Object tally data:
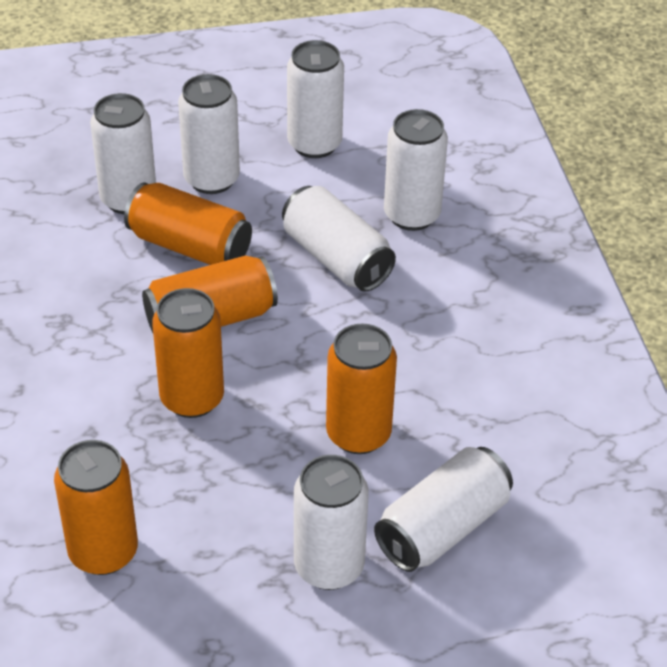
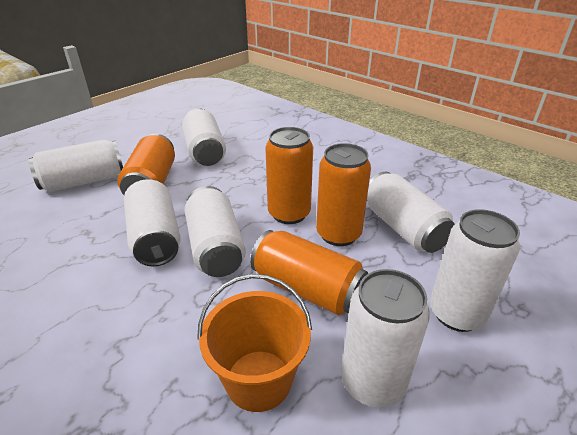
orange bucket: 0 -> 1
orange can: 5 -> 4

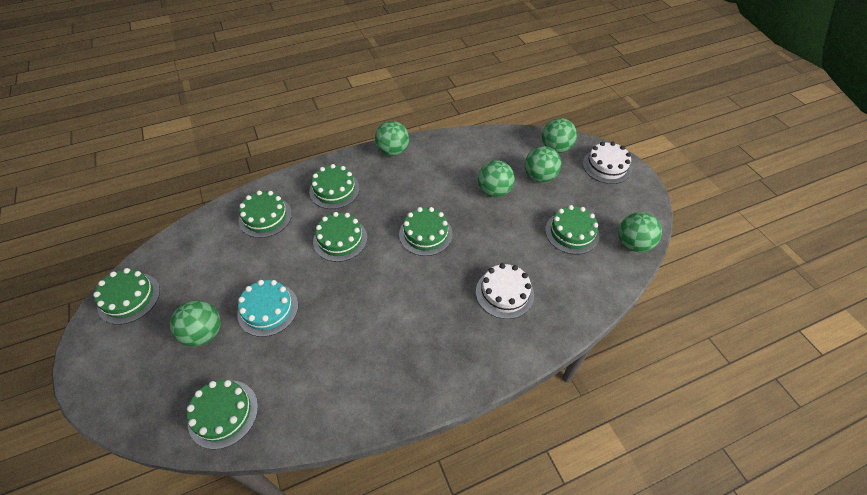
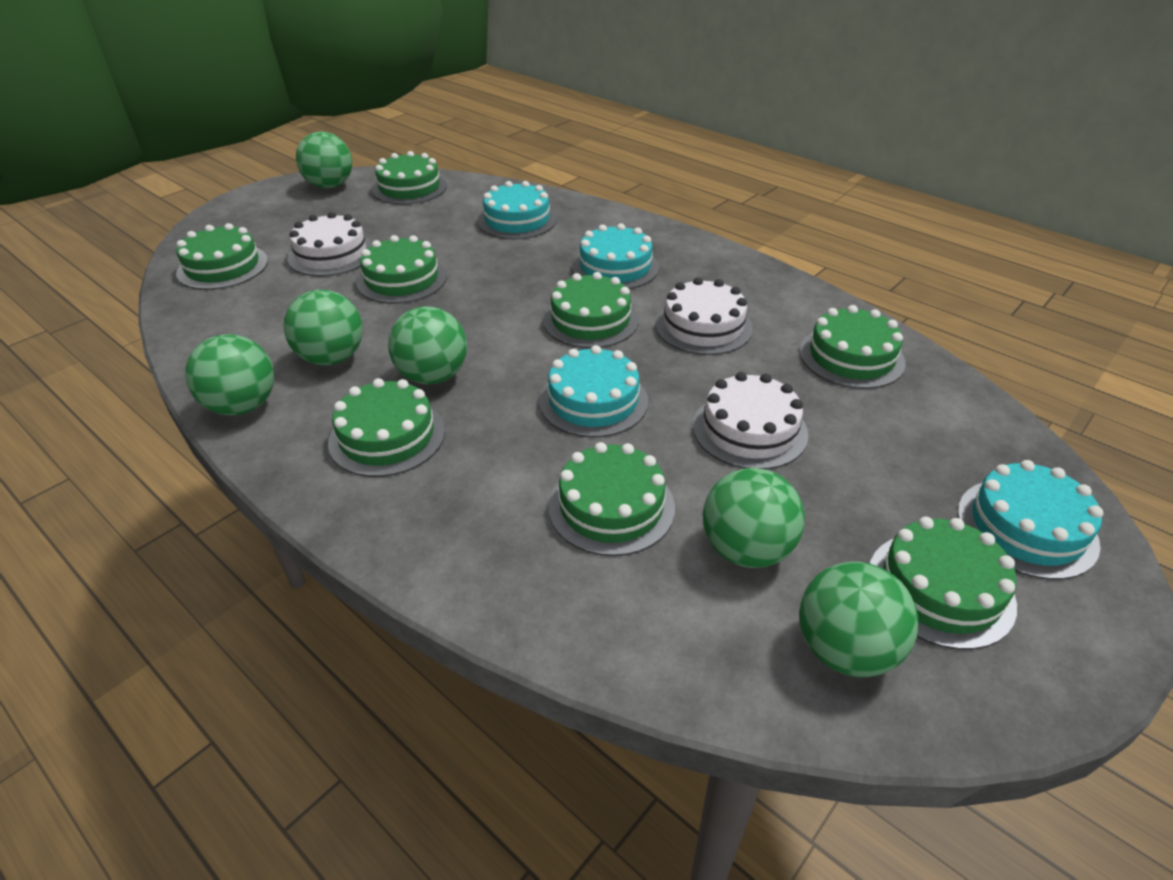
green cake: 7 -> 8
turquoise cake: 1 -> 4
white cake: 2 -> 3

ASSIGNMENT » What is needed is every record above, restated word for word, with the pictures left out.

EXPECTED OUTPUT »
orange bucket: 0 -> 1
orange can: 5 -> 4

green cake: 7 -> 8
turquoise cake: 1 -> 4
white cake: 2 -> 3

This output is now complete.